- **SUPPLIED INFORMATION**:

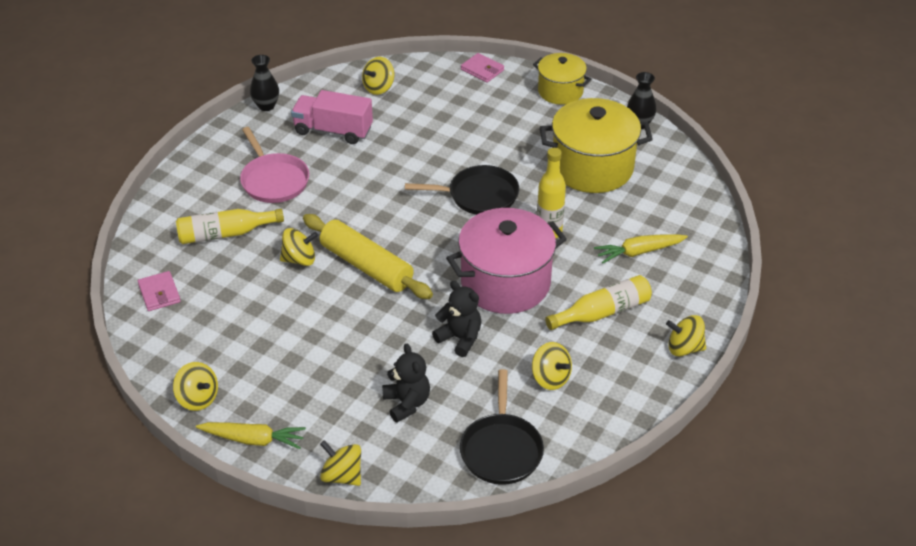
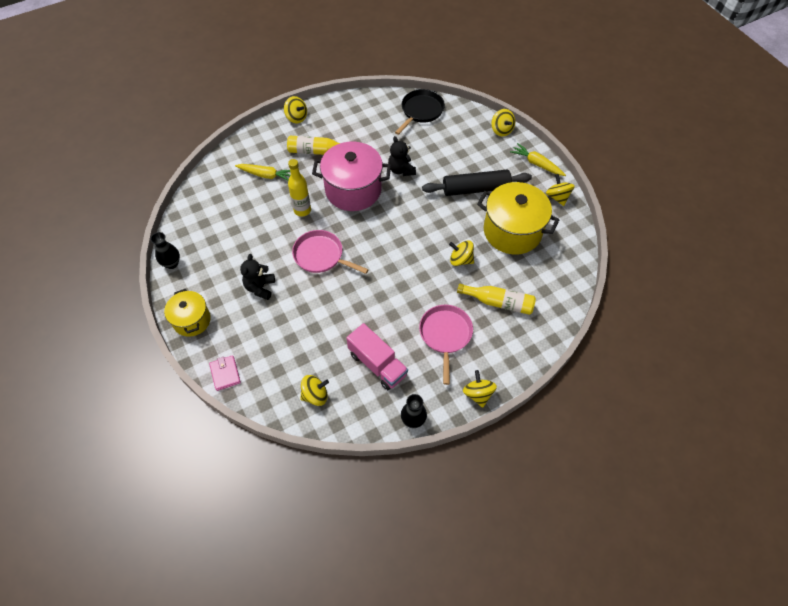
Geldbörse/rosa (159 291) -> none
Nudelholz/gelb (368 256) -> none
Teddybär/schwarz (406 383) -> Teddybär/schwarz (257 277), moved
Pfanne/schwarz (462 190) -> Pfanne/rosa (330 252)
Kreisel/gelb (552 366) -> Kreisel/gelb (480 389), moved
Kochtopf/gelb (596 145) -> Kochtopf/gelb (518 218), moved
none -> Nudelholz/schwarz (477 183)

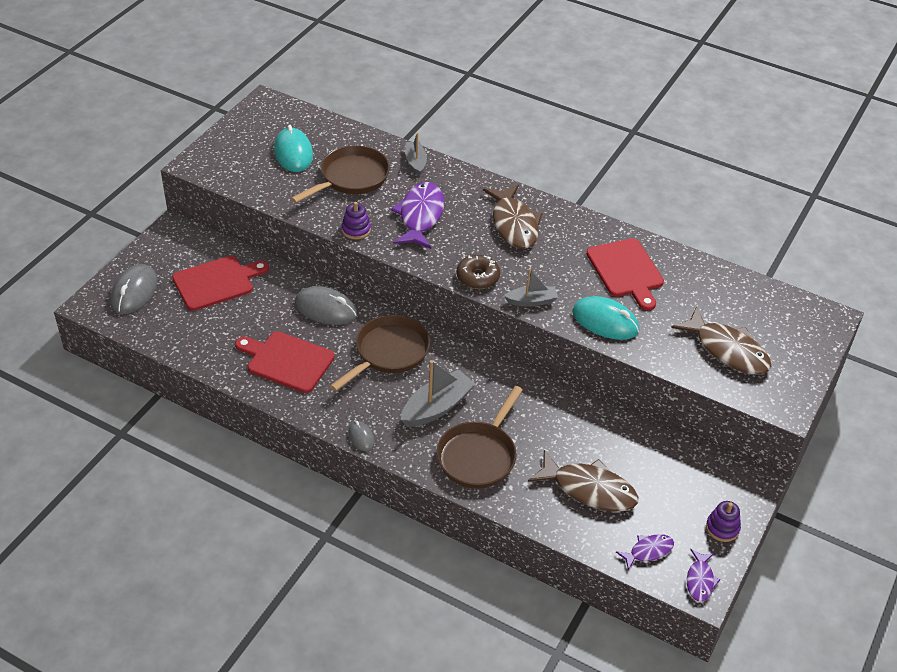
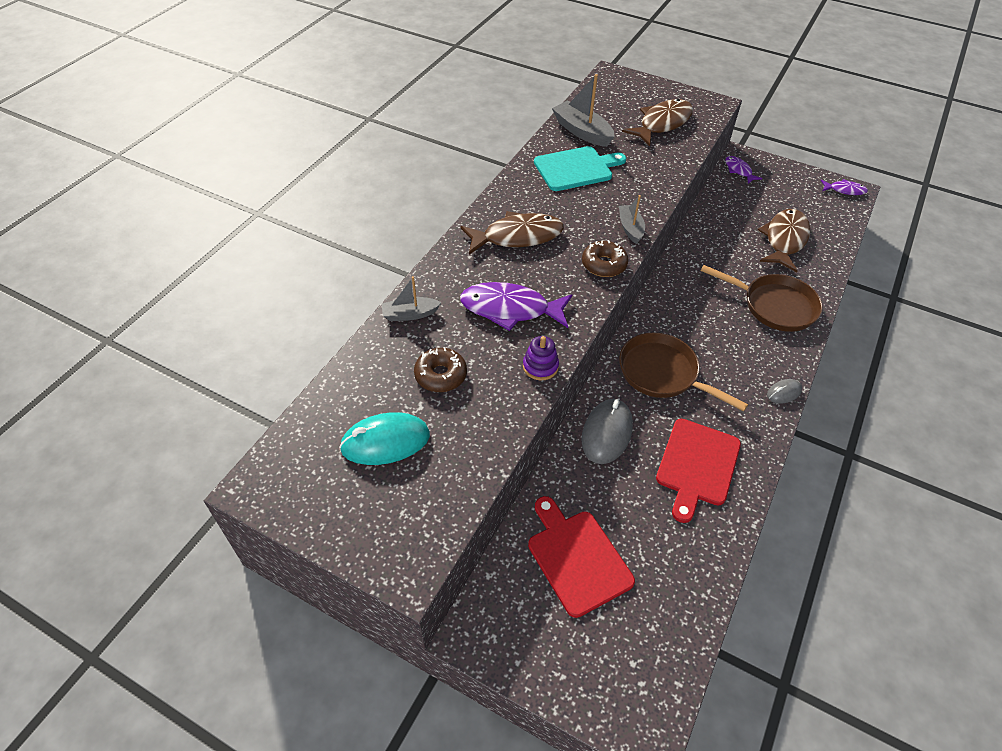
Computermaus/grau (134 289) -> none
Pfanne/braun (340 174) -> Donut/braun (440 369)
Boot/grau (438 393) -> Boot/grau (583 110), moved
Computermaus/türkis (605 318) -> none
Schneidebrett/rot (625 274) -> Schneidebrett/türkis (580 168)
Fisch/lila (645 552) -> Fisch/lila (743 170), moved
Stapelspielzeug/lila (723 521) -> none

- **WORK ITEM**:
Excluding pictures, print all lines above exactly.

- **ANSWER BOX**:
Geldbörse/rosa (159 291) -> none
Nudelholz/gelb (368 256) -> none
Teddybär/schwarz (406 383) -> Teddybär/schwarz (257 277), moved
Pfanne/schwarz (462 190) -> Pfanne/rosa (330 252)
Kreisel/gelb (552 366) -> Kreisel/gelb (480 389), moved
Kochtopf/gelb (596 145) -> Kochtopf/gelb (518 218), moved
none -> Nudelholz/schwarz (477 183)

Computermaus/grau (134 289) -> none
Pfanne/braun (340 174) -> Donut/braun (440 369)
Boot/grau (438 393) -> Boot/grau (583 110), moved
Computermaus/türkis (605 318) -> none
Schneidebrett/rot (625 274) -> Schneidebrett/türkis (580 168)
Fisch/lila (645 552) -> Fisch/lila (743 170), moved
Stapelspielzeug/lila (723 521) -> none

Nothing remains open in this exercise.